*Required action*: Could you copy exactly the lines from the one containing "Project: [1345,751,1398,804] ->" through the last line of the records, leaving out every picture?

*Listed records*:
= Beginning of Section =

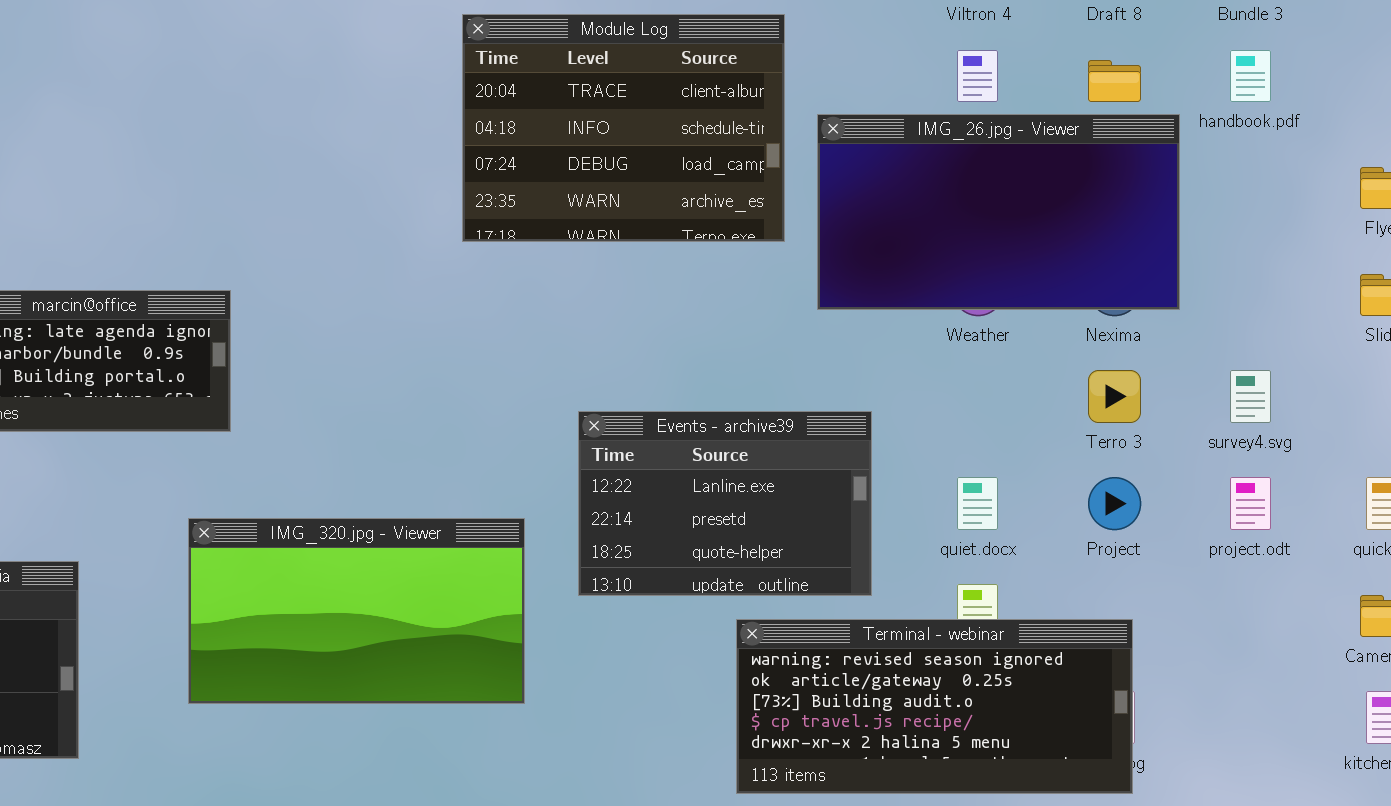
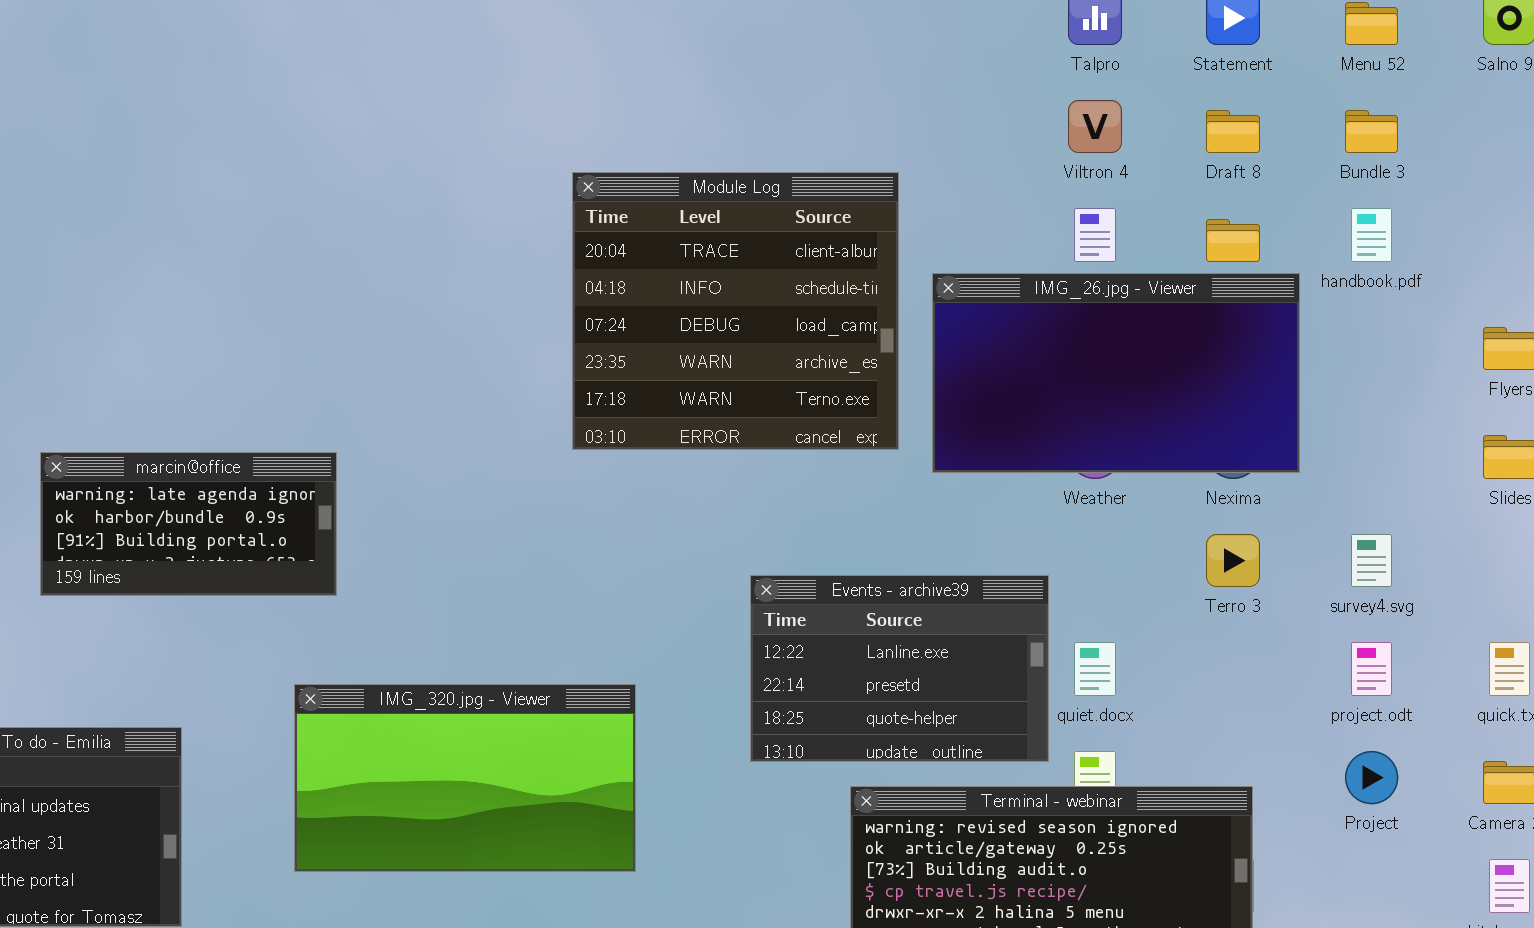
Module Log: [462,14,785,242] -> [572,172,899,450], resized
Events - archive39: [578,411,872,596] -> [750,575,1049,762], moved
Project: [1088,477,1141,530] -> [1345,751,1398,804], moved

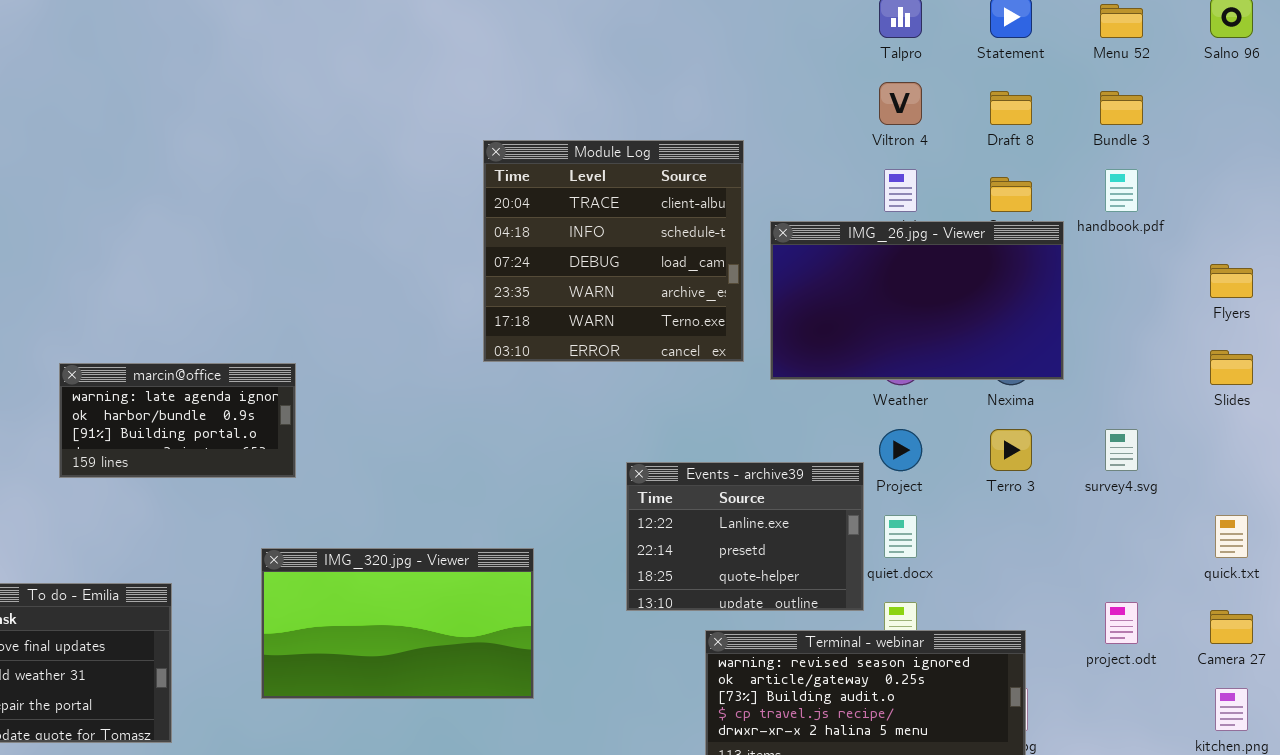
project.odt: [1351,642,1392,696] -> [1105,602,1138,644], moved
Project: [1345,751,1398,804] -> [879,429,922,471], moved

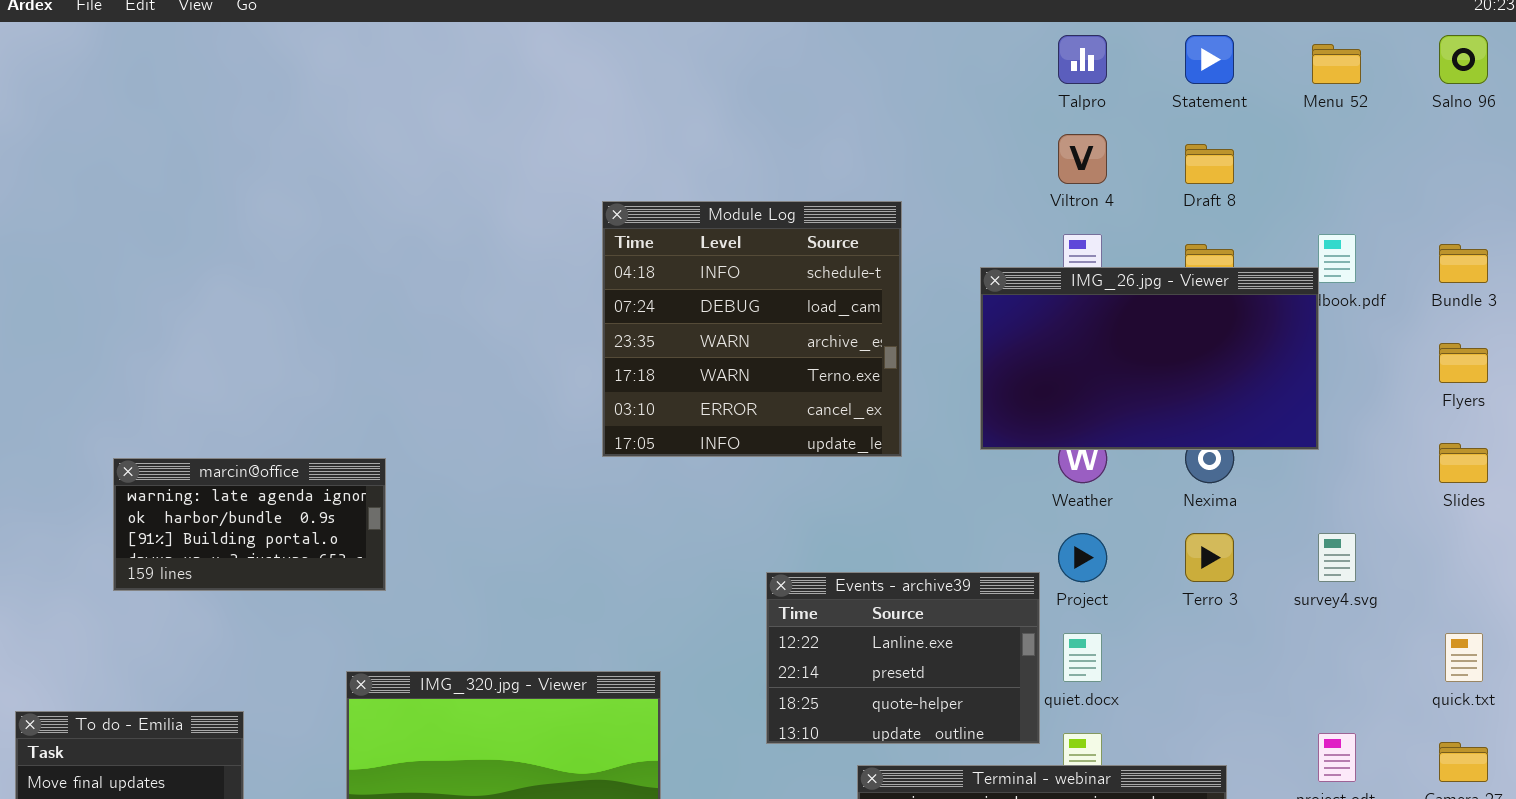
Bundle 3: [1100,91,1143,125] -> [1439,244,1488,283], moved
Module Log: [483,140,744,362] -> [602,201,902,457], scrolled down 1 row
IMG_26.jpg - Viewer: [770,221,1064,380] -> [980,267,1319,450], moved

= End of Section =

*Solution to the problem*:
Project: [1345,751,1398,804] -> [879,429,922,471], moved

Bundle 3: [1100,91,1143,125] -> [1439,244,1488,283], moved
Module Log: [483,140,744,362] -> [602,201,902,457], scrolled down 1 row
IMG_26.jpg - Viewer: [770,221,1064,380] -> [980,267,1319,450], moved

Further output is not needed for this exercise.